Work task
A word-for-word copy of the lines below, starting at the line with "brown jar: 1 -> 2" and ending at the last one, is what you should give. Omit every picture.

Data for the task
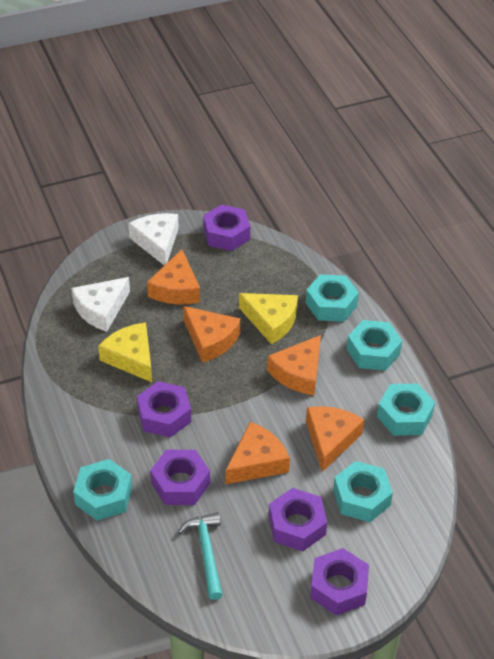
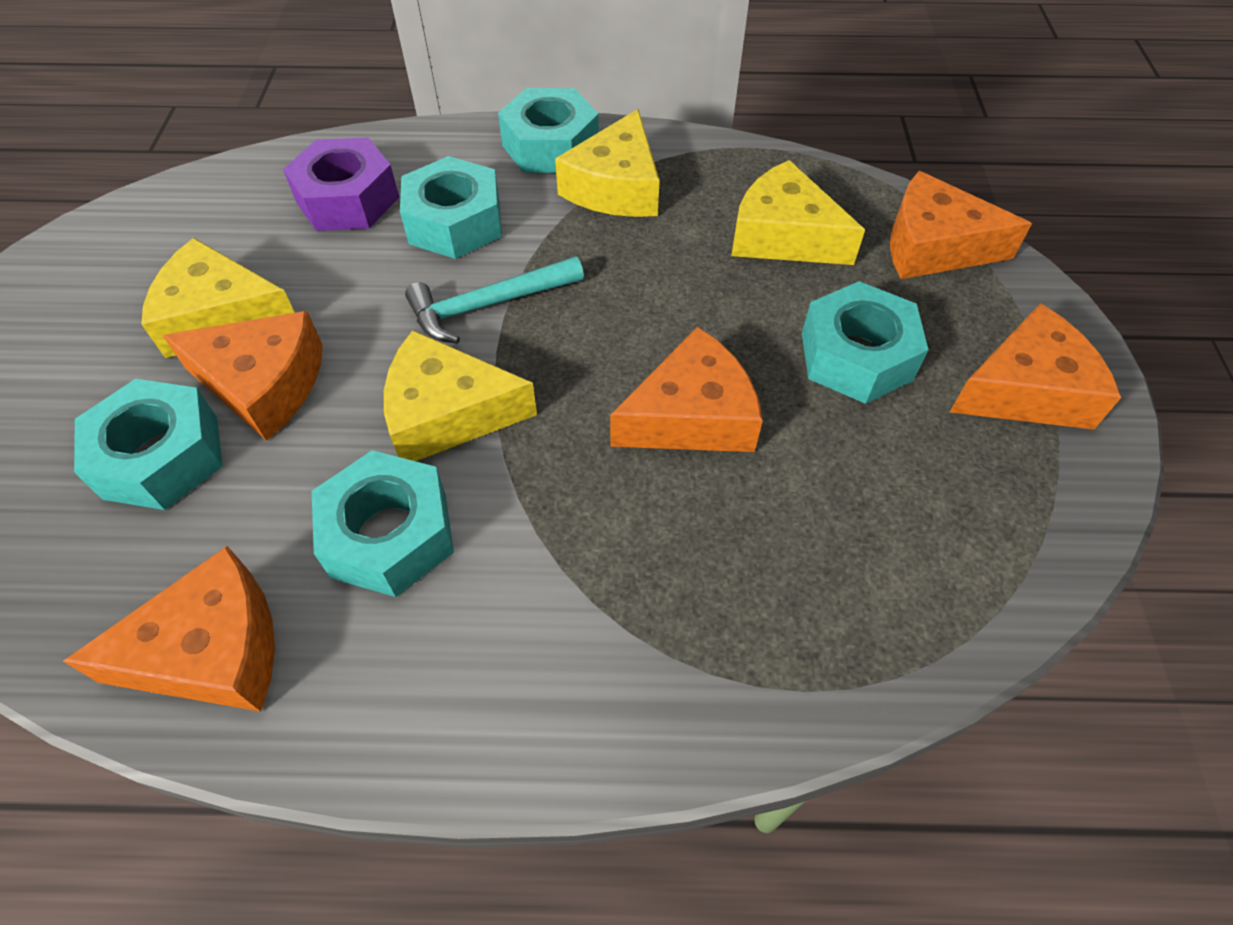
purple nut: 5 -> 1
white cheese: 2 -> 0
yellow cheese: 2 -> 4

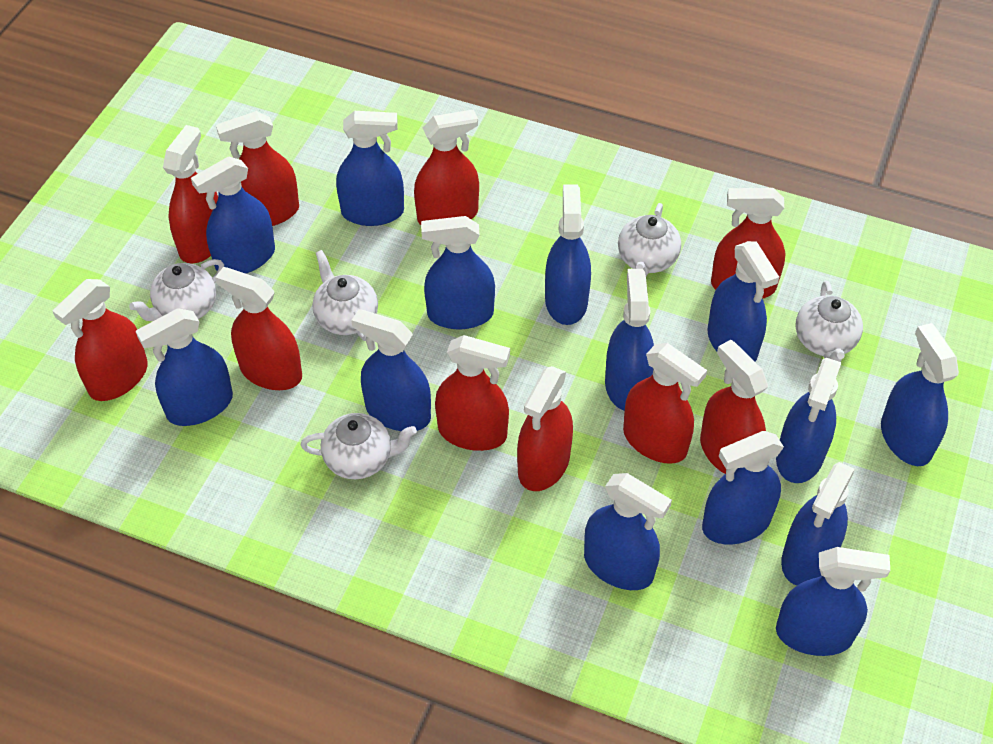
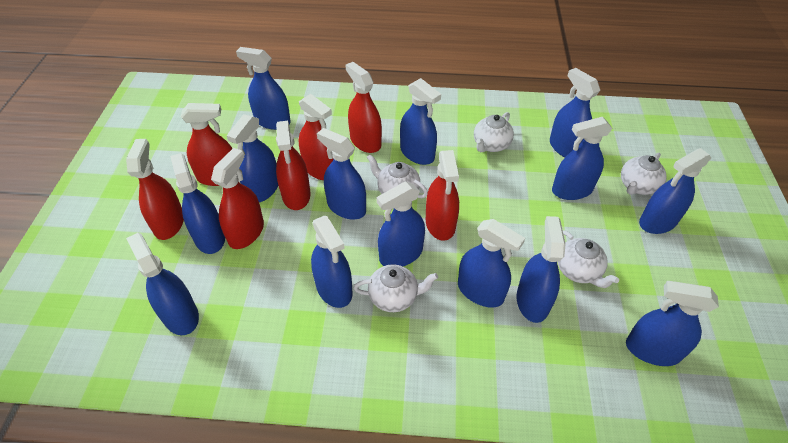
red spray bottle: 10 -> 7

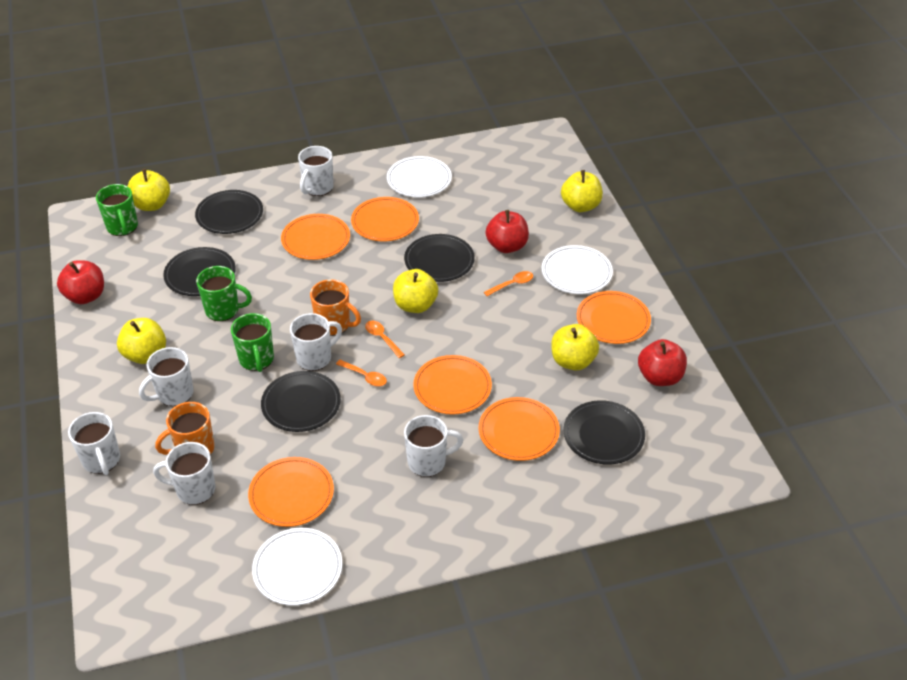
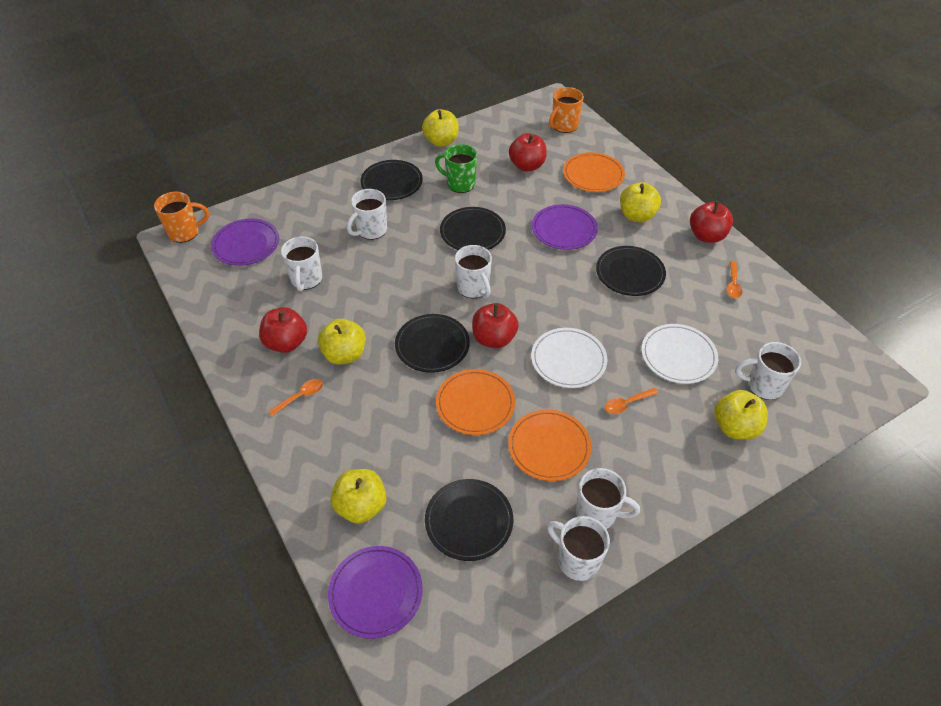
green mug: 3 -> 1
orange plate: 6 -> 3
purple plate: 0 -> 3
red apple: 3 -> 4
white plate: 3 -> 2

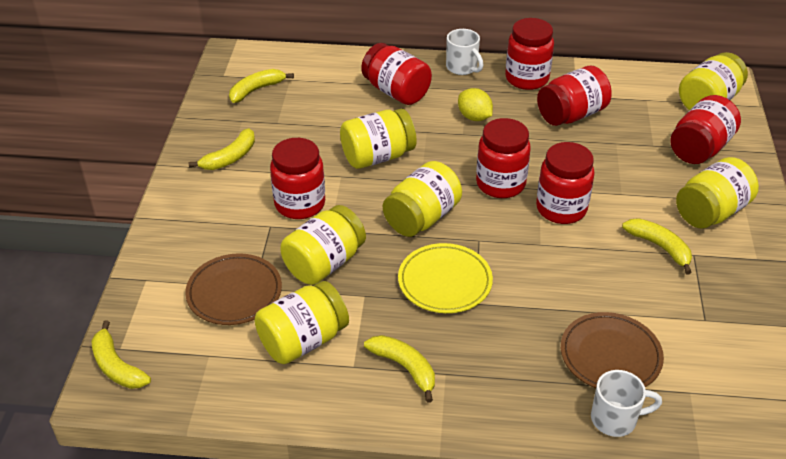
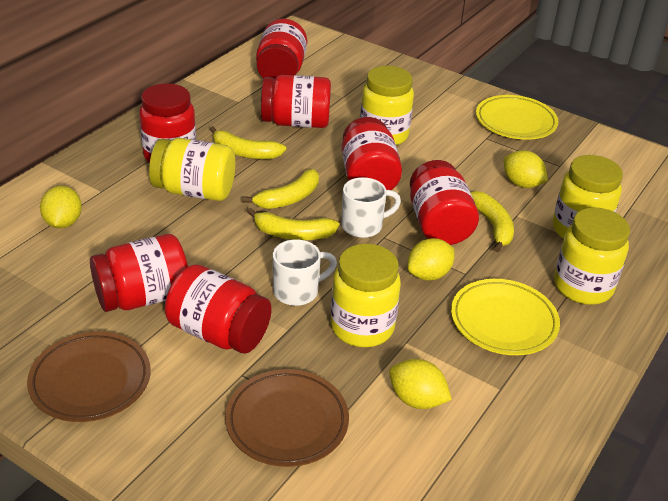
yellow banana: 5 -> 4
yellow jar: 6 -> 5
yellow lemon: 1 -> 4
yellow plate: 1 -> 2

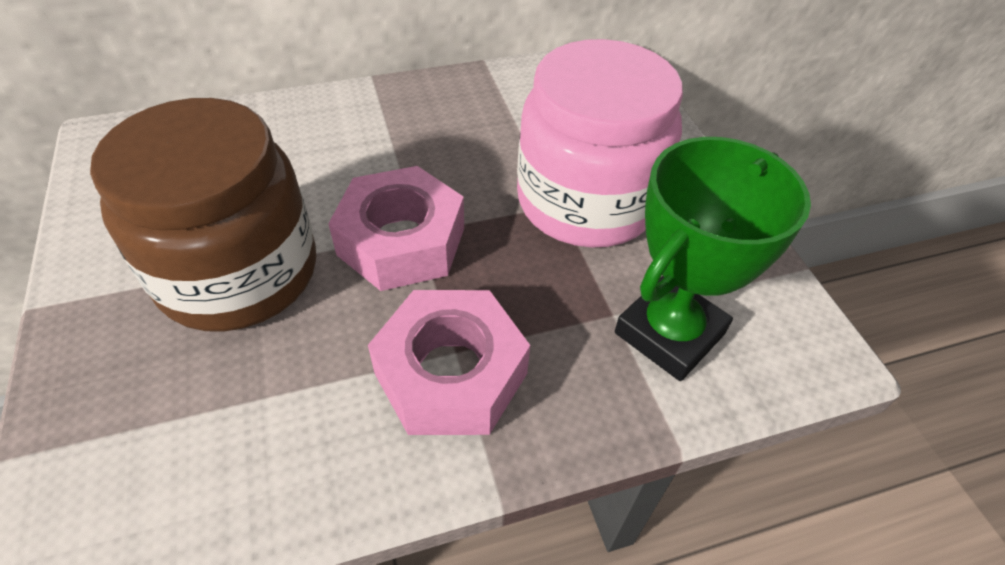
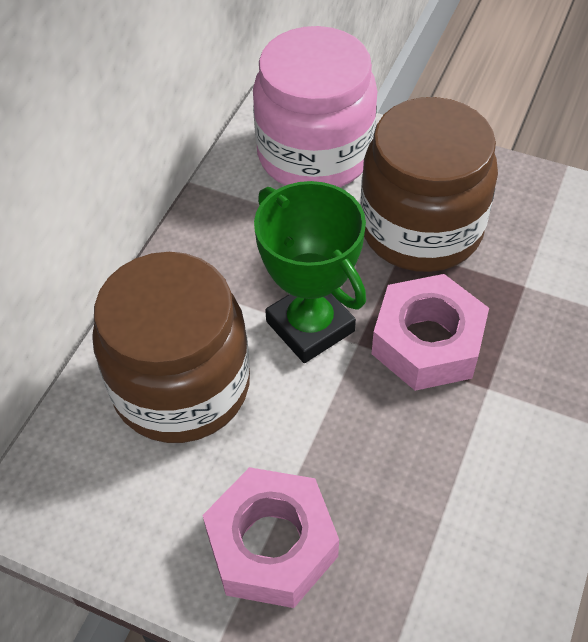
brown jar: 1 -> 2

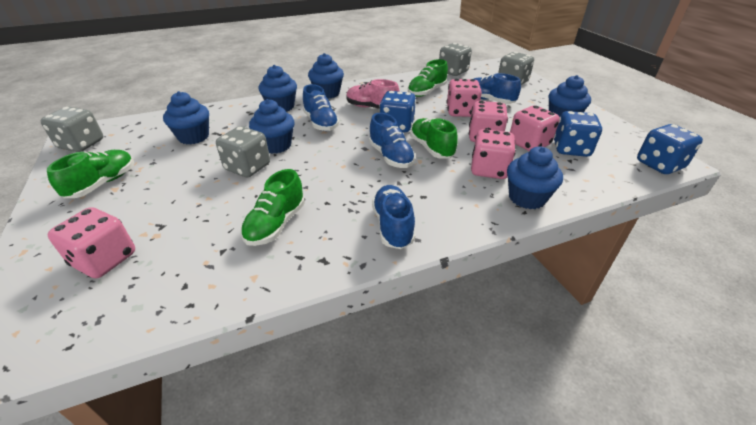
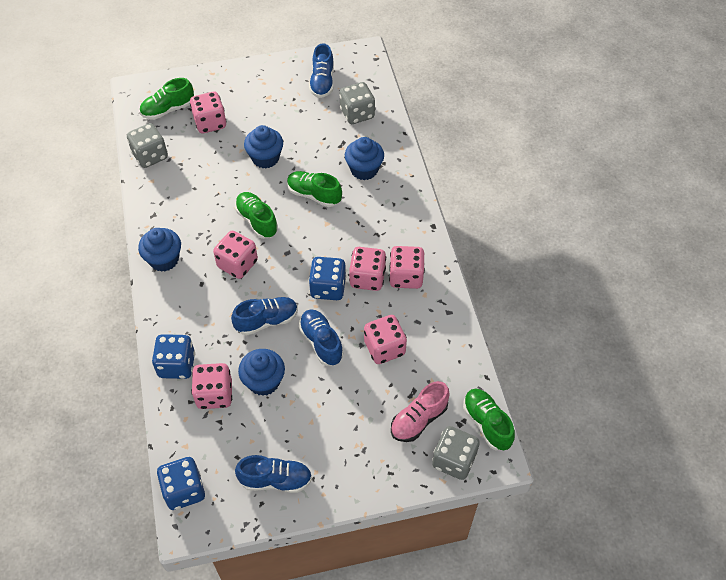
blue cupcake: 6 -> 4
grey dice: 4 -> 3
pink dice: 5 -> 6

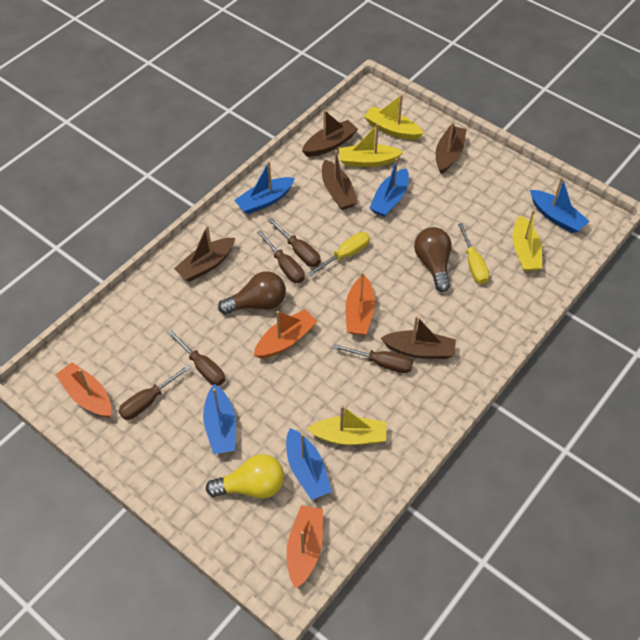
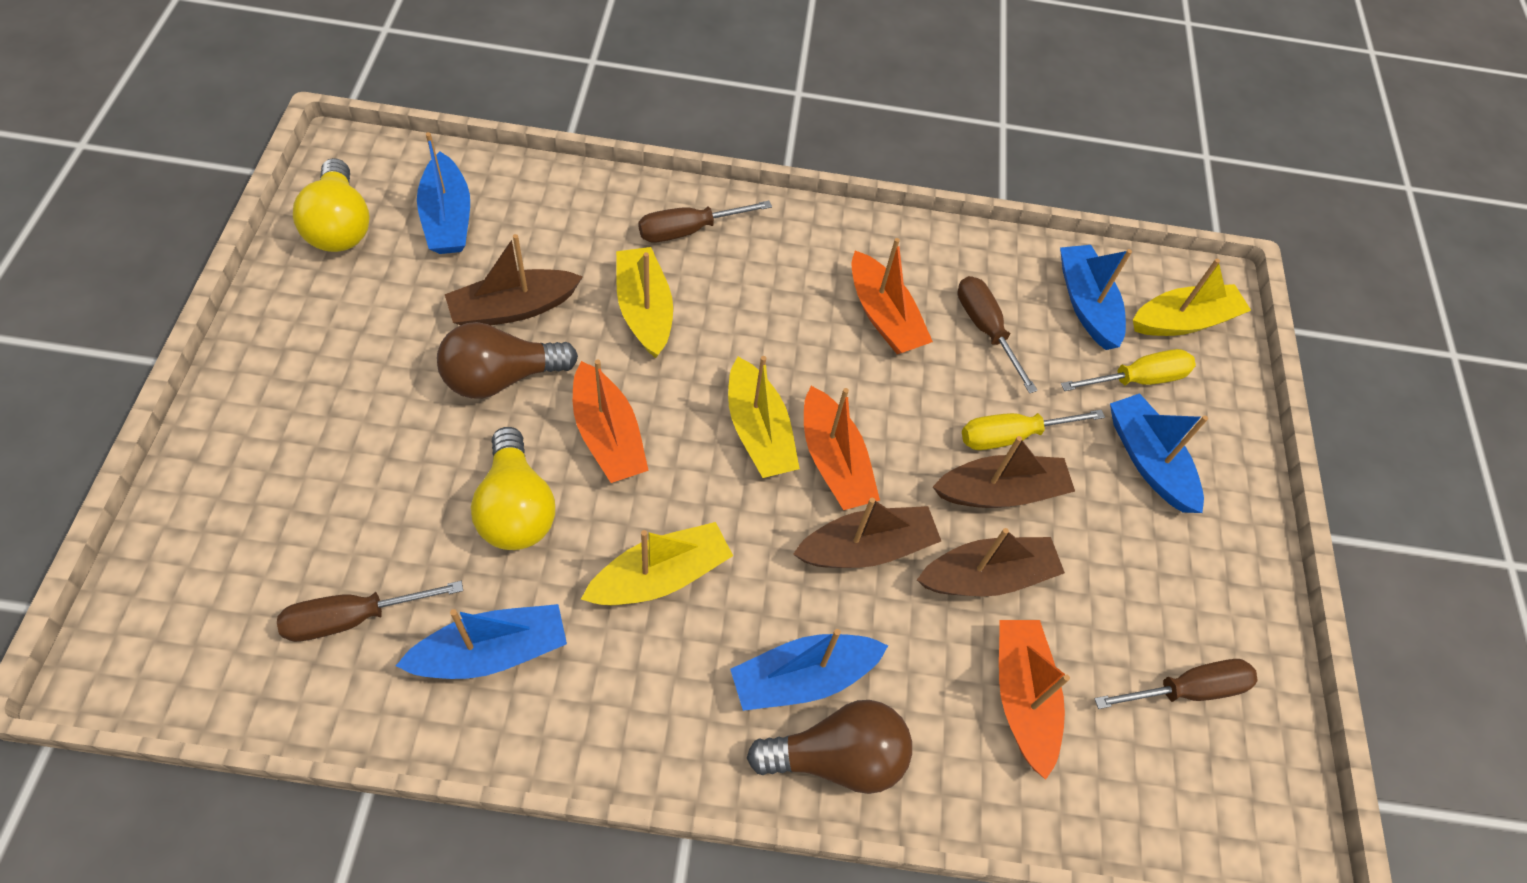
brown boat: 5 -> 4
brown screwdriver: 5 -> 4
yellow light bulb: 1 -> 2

Solved problem
brown jar: 1 -> 2

blue cupcake: 6 -> 4
grey dice: 4 -> 3
pink dice: 5 -> 6

brown boat: 5 -> 4
brown screwdriver: 5 -> 4
yellow light bulb: 1 -> 2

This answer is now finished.